● Work instruction
Beginning at the top of the data below, write out every line exactly until you reach the line with "moved,pera/amarillo,<673 281 732", and include that line.

Before-and-after object listings:
*****
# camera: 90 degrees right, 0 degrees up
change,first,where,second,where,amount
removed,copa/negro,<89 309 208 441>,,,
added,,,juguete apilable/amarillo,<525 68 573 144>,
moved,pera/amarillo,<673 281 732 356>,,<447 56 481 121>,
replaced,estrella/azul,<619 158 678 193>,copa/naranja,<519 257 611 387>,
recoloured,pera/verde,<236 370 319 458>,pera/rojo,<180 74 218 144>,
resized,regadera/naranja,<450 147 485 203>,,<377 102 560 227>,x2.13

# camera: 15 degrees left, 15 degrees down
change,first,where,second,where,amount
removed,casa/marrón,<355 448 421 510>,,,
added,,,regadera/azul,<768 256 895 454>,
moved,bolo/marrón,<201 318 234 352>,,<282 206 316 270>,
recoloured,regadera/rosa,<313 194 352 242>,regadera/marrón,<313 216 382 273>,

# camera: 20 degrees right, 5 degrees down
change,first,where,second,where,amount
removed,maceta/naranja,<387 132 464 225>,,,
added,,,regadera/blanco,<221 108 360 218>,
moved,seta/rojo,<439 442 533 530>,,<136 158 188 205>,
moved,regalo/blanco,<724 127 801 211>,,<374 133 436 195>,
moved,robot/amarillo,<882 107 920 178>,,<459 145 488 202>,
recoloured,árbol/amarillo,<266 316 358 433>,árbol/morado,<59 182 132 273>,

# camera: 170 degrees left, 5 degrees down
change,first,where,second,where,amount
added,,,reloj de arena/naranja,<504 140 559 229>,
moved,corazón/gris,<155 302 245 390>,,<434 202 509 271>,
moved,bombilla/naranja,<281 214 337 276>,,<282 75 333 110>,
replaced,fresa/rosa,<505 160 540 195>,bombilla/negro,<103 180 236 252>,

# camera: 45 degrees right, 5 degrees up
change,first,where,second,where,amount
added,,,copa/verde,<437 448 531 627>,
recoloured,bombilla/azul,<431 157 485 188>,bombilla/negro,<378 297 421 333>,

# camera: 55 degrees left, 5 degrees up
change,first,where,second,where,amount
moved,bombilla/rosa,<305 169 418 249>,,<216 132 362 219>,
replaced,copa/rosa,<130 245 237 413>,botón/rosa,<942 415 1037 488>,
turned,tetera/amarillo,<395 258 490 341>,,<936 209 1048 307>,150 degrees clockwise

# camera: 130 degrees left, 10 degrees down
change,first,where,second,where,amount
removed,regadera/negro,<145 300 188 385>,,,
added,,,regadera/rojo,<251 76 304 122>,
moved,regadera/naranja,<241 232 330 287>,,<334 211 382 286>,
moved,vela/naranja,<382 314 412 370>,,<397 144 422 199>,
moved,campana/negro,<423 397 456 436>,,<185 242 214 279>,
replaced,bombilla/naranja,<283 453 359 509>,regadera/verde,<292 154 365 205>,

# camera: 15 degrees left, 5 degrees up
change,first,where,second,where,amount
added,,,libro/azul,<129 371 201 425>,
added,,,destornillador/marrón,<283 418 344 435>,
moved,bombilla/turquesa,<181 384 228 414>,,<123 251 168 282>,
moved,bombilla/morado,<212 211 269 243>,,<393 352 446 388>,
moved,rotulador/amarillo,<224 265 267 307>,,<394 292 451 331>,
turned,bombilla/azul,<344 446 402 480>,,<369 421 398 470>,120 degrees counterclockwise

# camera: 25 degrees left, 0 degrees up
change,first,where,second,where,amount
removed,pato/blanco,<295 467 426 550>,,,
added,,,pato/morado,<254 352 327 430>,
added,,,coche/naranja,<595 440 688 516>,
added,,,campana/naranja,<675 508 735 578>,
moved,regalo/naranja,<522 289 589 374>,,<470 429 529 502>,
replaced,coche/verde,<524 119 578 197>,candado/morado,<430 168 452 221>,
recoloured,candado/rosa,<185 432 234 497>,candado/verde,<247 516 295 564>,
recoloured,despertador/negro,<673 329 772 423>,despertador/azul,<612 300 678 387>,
*****
● Answer area
# camera: 90 degrees right, 0 degrees up
change,first,where,second,where,amount
removed,copa/negro,<89 309 208 441>,,,
added,,,juguete apilable/amarillo,<525 68 573 144>,
moved,pera/amarillo,<673 281 732 356>,,<447 56 481 121>,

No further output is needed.